» **How to complete this task**
An exact copy of the entries is needed, with every picture left out.

Segment Open

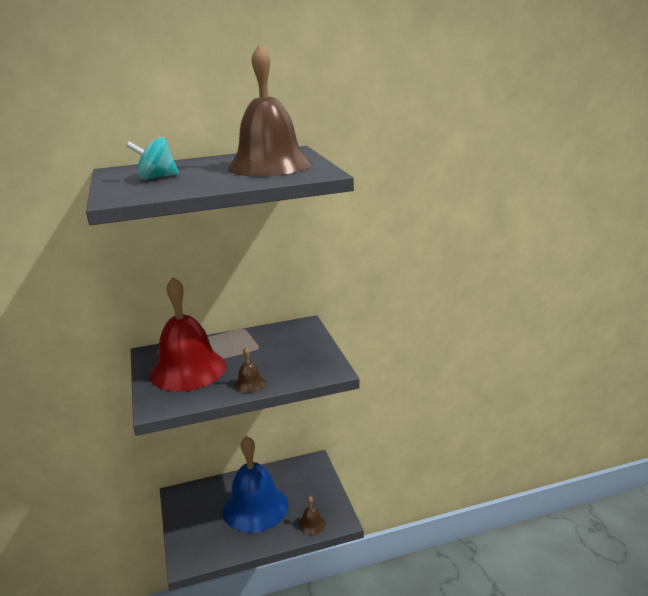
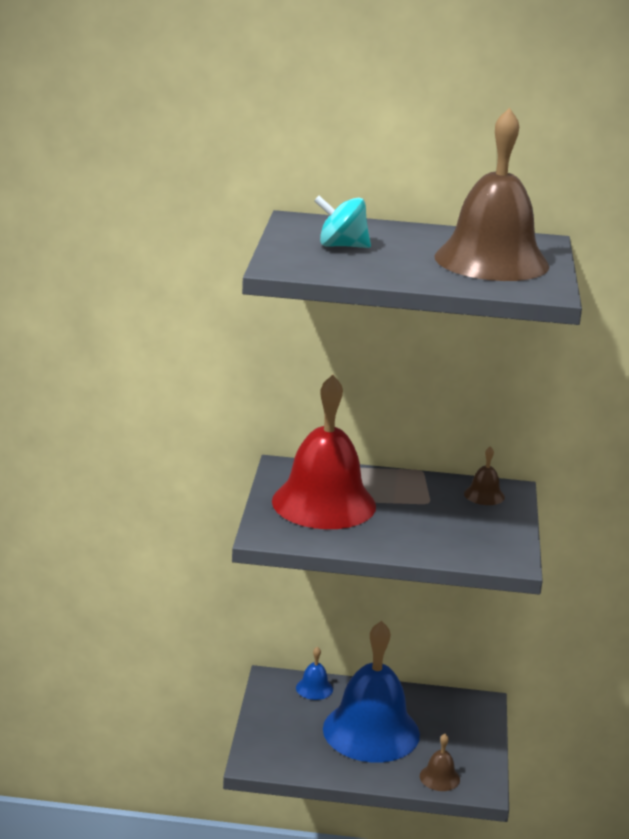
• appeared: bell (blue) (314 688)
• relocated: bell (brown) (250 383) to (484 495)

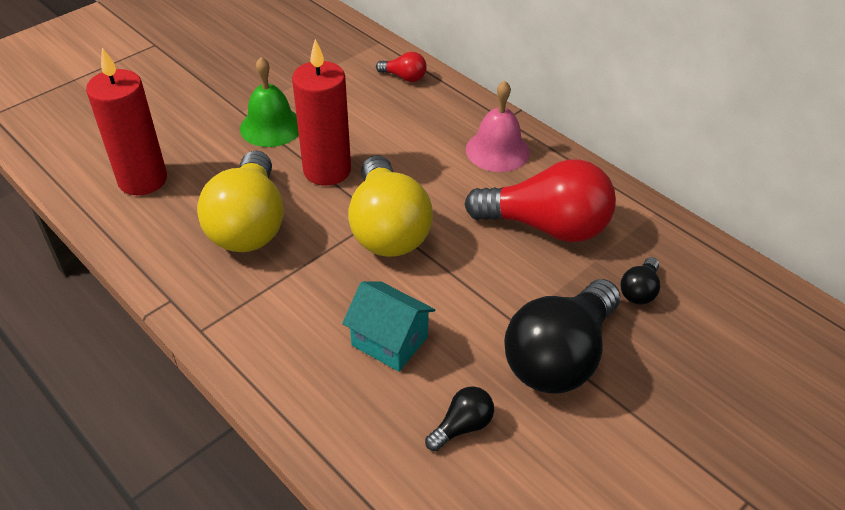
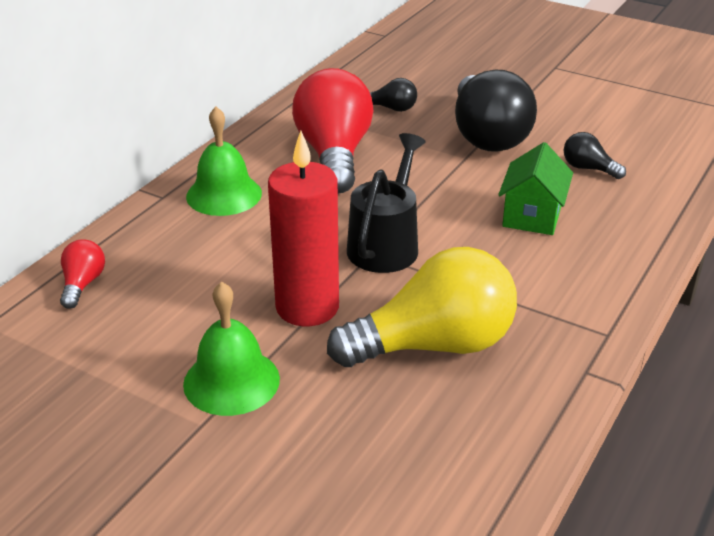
• colour: bell (pink) (497 150) to bell (green) (224 194)
• exchanged: light bulb (yellow) (387 228) to watering can (black) (386 244)
• spun: light bulb (black) (559 357) = (487 136) 60 degrees clockwise
• colour: house (turquoise) (389 341) to house (green) (532 216)
• missing: candle (red) (142 180)

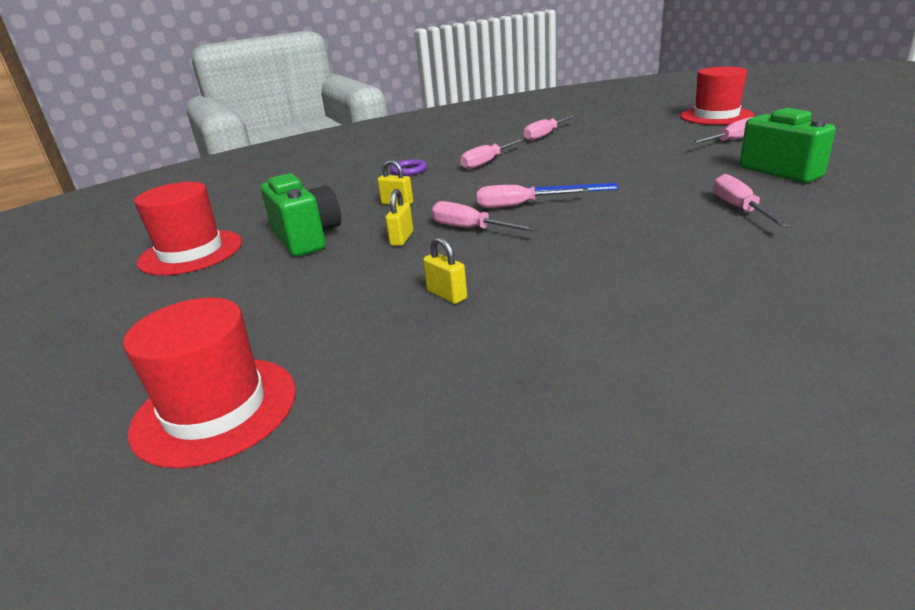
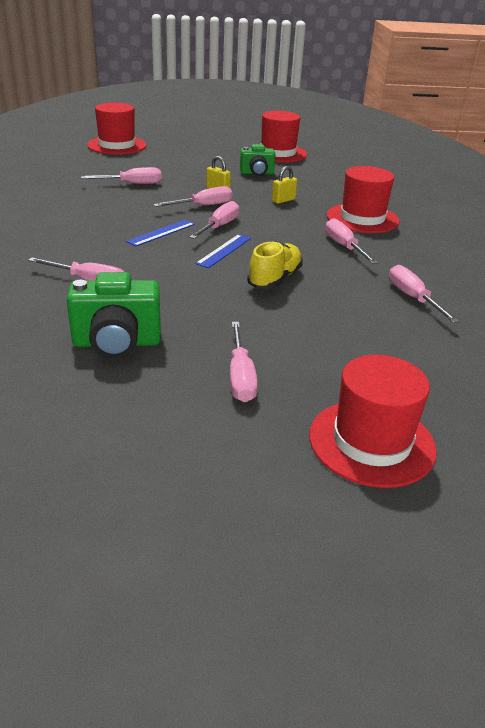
• exchanged: padlock (yellow) (447 295) to screwdriver (pink) (132 184)
• appeared: ruler (blue) (161 233)
• size: camera (green) (307 238) = (257 173) x0.65
• appeared: shoe (yellow) (274 279)
• exchanged: ring (purple) (409 170) to hat (red) (362 218)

Segment Closed

» **Task solution**
• appeared: bell (blue) (314 688)
• relocated: bell (brown) (250 383) to (484 495)

• colour: bell (pink) (497 150) to bell (green) (224 194)
• exchanged: light bulb (yellow) (387 228) to watering can (black) (386 244)
• spun: light bulb (black) (559 357) = (487 136) 60 degrees clockwise
• colour: house (turquoise) (389 341) to house (green) (532 216)
• missing: candle (red) (142 180)

• exchanged: padlock (yellow) (447 295) to screwdriver (pink) (132 184)
• appeared: ruler (blue) (161 233)
• size: camera (green) (307 238) = (257 173) x0.65
• appeared: shoe (yellow) (274 279)
• exchanged: ring (purple) (409 170) to hat (red) (362 218)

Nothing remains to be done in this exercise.